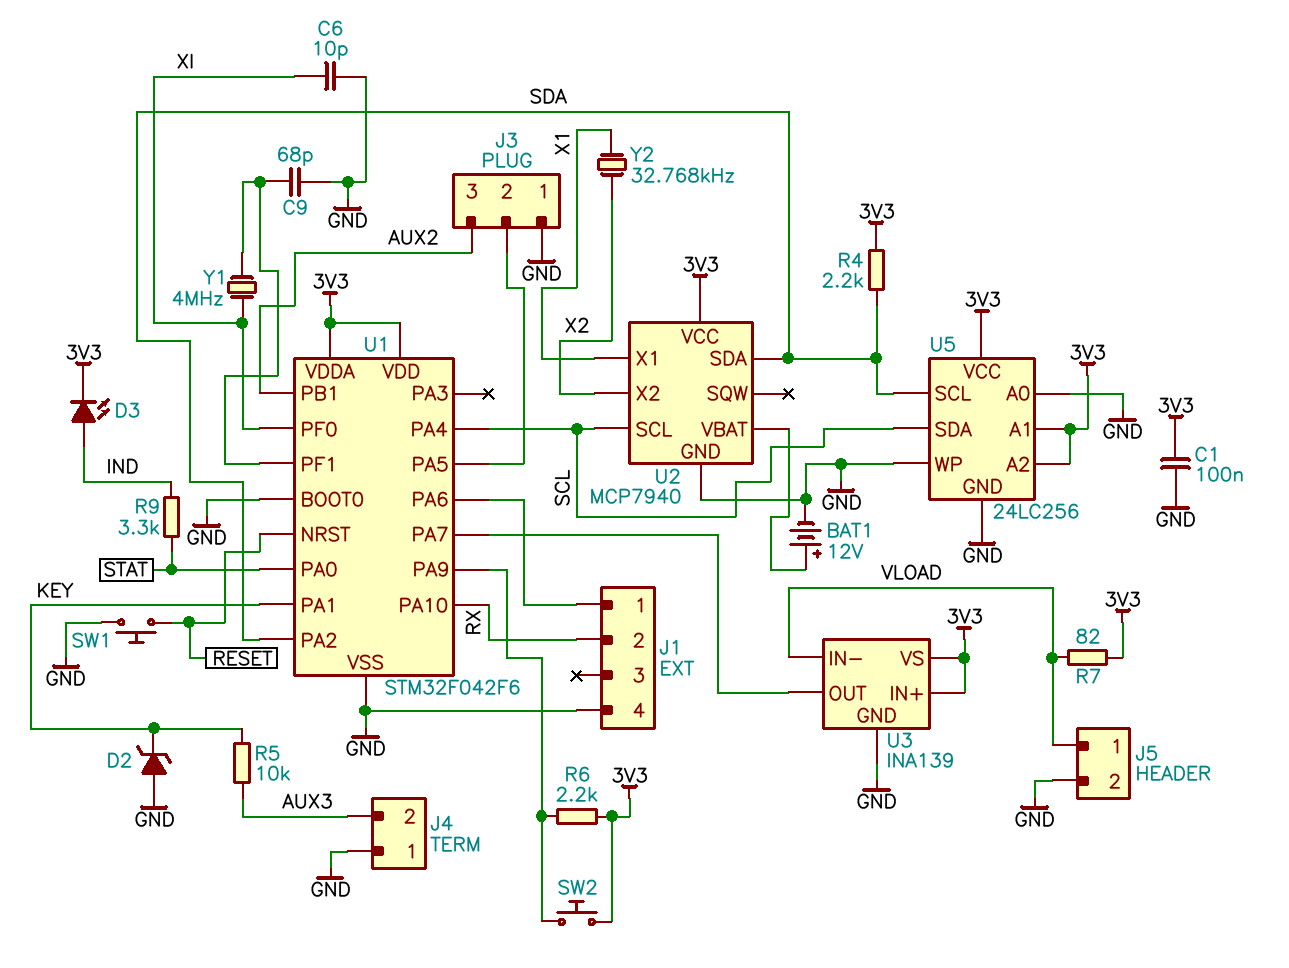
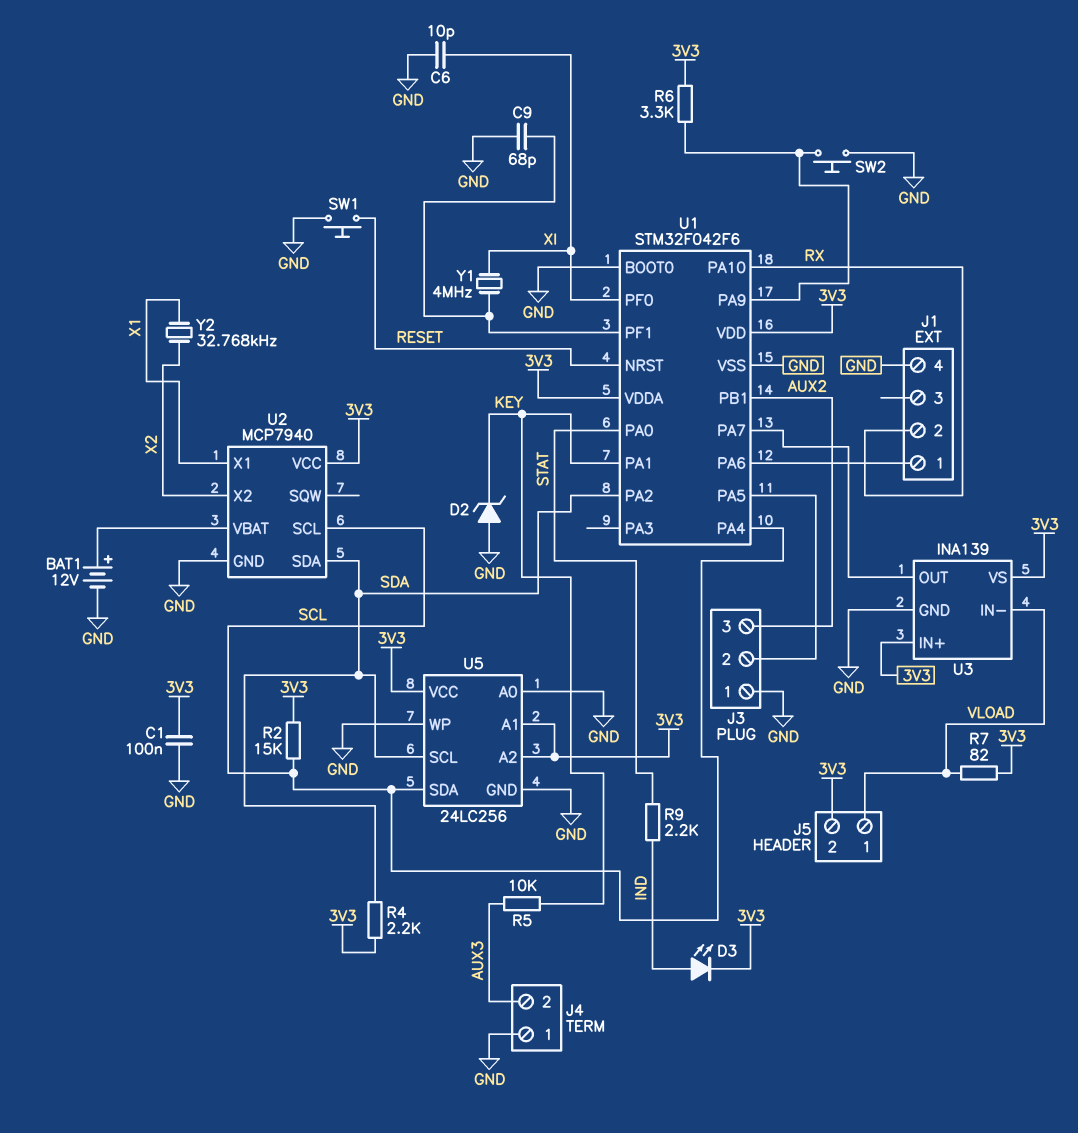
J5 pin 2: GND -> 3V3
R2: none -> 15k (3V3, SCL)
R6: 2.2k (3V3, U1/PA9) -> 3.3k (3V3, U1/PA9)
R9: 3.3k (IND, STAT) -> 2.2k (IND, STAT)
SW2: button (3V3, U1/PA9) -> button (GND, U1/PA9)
:::
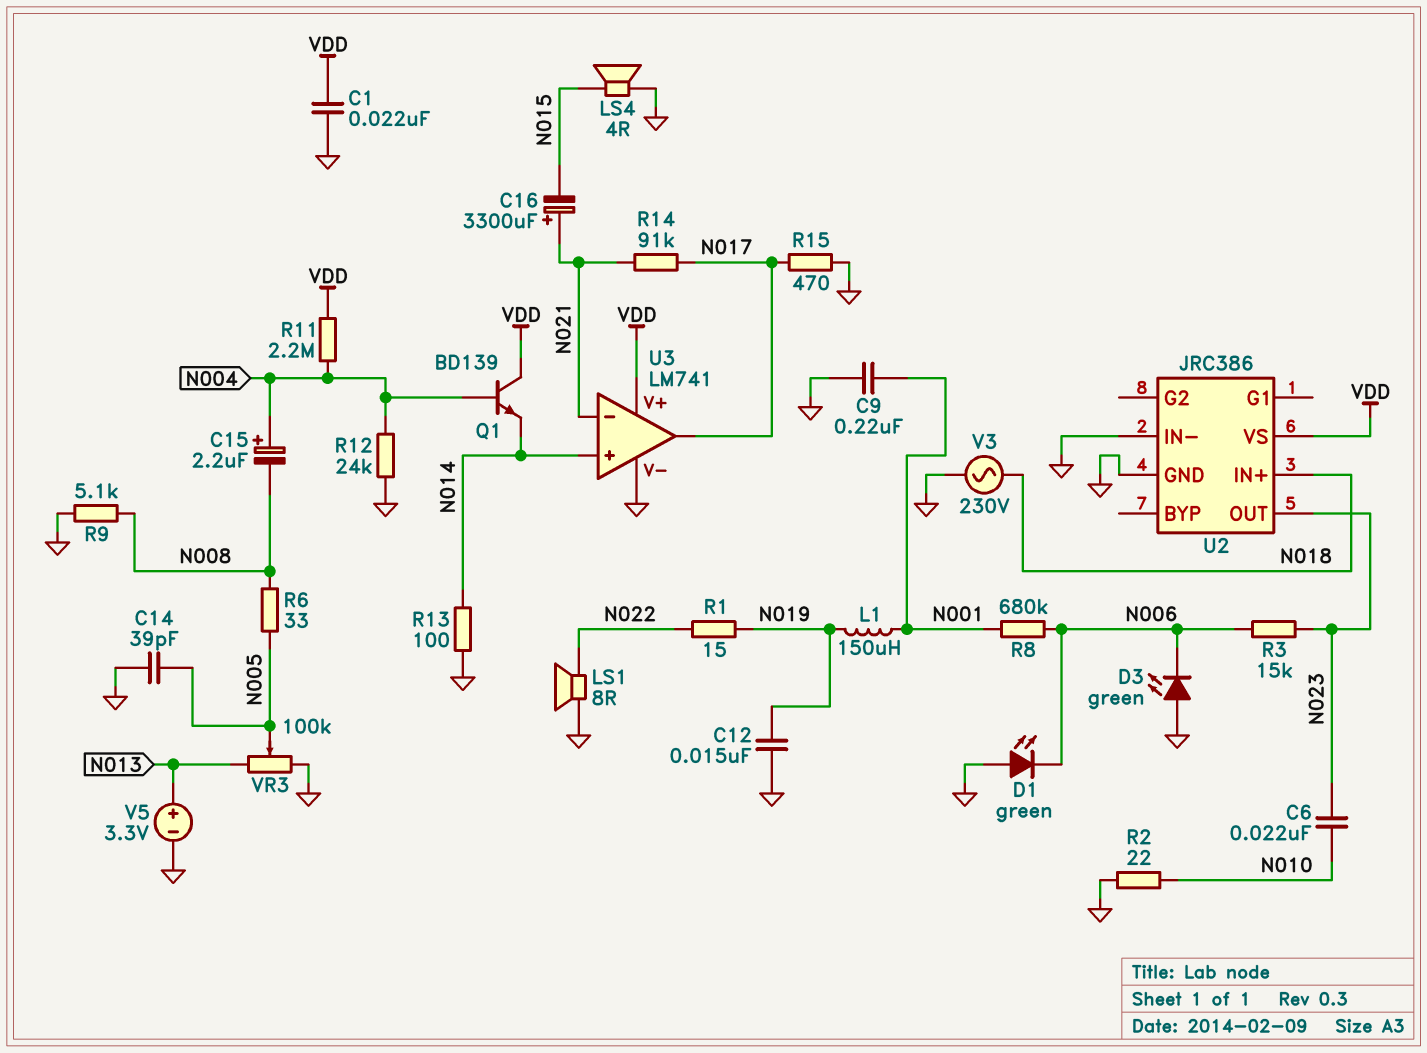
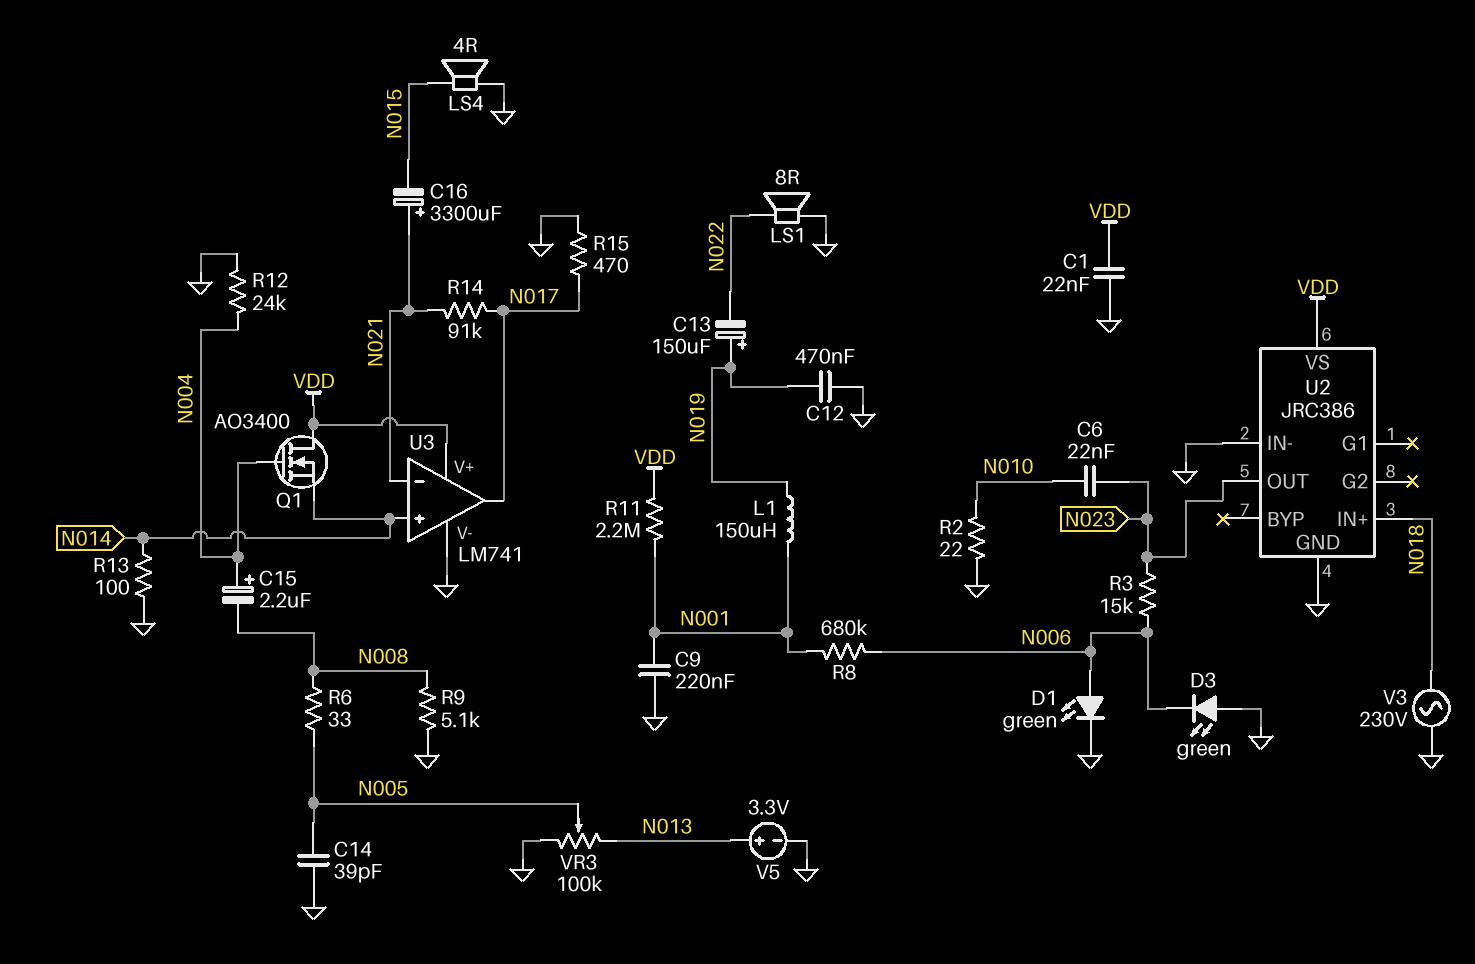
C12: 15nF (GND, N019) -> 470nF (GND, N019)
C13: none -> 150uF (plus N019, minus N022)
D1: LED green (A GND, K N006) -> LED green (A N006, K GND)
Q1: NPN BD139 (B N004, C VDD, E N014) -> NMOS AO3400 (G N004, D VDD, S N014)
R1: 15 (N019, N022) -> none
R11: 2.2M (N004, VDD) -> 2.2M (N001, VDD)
:::
Exercise: Reproduce the lines above, beginning at the line with "R9: 3.3k (IND, STAT) -> 2.2k (IND, STAT)" and stopping after the line with "SW2: button (3V3, U1/PA9)", exactly as they are.

Response to this exercise:
R9: 3.3k (IND, STAT) -> 2.2k (IND, STAT)
SW2: button (3V3, U1/PA9) -> button (GND, U1/PA9)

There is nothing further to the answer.